WHAT YOU SHOULD DO → Below are the records; copy exactly the stretch from the line containing "green arrow: (161, 182) -> (89, 56), moved" through the line containing "orange rectangle: (73, 355)", both ends included, and nothing else.

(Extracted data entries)
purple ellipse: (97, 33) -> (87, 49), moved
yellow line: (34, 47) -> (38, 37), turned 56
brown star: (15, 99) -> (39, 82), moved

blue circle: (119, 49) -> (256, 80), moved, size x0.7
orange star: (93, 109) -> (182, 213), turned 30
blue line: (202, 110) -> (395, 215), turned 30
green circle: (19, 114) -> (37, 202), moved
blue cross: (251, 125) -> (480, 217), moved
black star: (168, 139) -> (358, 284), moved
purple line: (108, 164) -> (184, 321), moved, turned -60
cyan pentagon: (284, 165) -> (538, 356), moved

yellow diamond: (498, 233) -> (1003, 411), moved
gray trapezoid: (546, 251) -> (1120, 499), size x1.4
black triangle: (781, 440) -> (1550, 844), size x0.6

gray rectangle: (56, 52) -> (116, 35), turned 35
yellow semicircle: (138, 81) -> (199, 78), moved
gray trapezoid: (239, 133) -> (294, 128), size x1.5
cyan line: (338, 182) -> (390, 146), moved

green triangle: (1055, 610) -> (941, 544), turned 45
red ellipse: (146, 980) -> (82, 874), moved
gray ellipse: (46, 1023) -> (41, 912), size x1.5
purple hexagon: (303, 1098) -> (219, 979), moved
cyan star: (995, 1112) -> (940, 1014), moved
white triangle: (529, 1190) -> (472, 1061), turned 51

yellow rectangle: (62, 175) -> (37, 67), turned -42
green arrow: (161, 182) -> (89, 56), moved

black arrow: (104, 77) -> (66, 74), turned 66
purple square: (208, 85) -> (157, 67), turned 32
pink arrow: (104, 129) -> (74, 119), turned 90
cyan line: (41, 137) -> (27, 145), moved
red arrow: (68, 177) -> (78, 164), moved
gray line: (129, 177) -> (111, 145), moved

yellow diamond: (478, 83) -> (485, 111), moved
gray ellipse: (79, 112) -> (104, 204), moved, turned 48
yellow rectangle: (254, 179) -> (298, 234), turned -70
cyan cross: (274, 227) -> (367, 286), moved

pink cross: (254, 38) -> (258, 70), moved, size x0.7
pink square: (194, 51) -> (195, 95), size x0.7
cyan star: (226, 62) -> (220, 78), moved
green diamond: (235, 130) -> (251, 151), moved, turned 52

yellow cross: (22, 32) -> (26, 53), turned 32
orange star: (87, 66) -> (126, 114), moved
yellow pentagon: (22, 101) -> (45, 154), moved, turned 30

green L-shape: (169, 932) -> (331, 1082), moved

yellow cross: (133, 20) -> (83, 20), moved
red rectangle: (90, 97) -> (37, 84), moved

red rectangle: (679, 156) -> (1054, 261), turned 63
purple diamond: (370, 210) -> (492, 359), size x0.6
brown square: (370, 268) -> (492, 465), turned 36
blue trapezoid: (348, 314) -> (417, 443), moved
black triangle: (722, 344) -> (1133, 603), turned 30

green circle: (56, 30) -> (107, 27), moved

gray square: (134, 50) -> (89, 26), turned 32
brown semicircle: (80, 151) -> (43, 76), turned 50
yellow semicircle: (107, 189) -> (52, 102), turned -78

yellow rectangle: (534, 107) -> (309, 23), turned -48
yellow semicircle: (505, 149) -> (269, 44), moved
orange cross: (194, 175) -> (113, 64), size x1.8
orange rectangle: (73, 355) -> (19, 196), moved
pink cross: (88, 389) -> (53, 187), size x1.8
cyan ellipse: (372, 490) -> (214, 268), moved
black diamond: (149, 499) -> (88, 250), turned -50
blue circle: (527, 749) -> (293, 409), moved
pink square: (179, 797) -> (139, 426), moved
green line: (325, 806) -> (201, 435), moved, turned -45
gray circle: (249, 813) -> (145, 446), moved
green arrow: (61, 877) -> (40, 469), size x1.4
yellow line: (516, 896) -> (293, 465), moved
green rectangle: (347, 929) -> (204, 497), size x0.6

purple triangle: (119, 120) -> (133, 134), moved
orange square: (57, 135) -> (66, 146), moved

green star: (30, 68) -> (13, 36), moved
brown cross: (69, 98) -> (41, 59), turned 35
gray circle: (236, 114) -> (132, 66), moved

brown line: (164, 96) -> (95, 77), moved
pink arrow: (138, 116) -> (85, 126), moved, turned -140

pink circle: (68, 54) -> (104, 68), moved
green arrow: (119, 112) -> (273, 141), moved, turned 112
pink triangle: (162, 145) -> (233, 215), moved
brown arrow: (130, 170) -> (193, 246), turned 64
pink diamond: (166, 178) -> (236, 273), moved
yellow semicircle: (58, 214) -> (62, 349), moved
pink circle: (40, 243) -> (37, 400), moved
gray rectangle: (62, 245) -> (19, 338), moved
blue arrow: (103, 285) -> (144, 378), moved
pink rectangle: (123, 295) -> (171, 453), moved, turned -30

RESPONSE AREA →
green arrow: (161, 182) -> (89, 56), moved

black arrow: (104, 77) -> (66, 74), turned 66
purple square: (208, 85) -> (157, 67), turned 32
pink arrow: (104, 129) -> (74, 119), turned 90
cyan line: (41, 137) -> (27, 145), moved
red arrow: (68, 177) -> (78, 164), moved
gray line: (129, 177) -> (111, 145), moved

yellow diamond: (478, 83) -> (485, 111), moved
gray ellipse: (79, 112) -> (104, 204), moved, turned 48
yellow rectangle: (254, 179) -> (298, 234), turned -70
cyan cross: (274, 227) -> (367, 286), moved

pink cross: (254, 38) -> (258, 70), moved, size x0.7
pink square: (194, 51) -> (195, 95), size x0.7
cyan star: (226, 62) -> (220, 78), moved
green diamond: (235, 130) -> (251, 151), moved, turned 52

yellow cross: (22, 32) -> (26, 53), turned 32
orange star: (87, 66) -> (126, 114), moved
yellow pentagon: (22, 101) -> (45, 154), moved, turned 30

green L-shape: (169, 932) -> (331, 1082), moved

yellow cross: (133, 20) -> (83, 20), moved
red rectangle: (90, 97) -> (37, 84), moved

red rectangle: (679, 156) -> (1054, 261), turned 63
purple diamond: (370, 210) -> (492, 359), size x0.6
brown square: (370, 268) -> (492, 465), turned 36
blue trapezoid: (348, 314) -> (417, 443), moved
black triangle: (722, 344) -> (1133, 603), turned 30

green circle: (56, 30) -> (107, 27), moved

gray square: (134, 50) -> (89, 26), turned 32
brown semicircle: (80, 151) -> (43, 76), turned 50
yellow semicircle: (107, 189) -> (52, 102), turned -78

yellow rectangle: (534, 107) -> (309, 23), turned -48
yellow semicircle: (505, 149) -> (269, 44), moved
orange cross: (194, 175) -> (113, 64), size x1.8
orange rectangle: (73, 355) -> (19, 196), moved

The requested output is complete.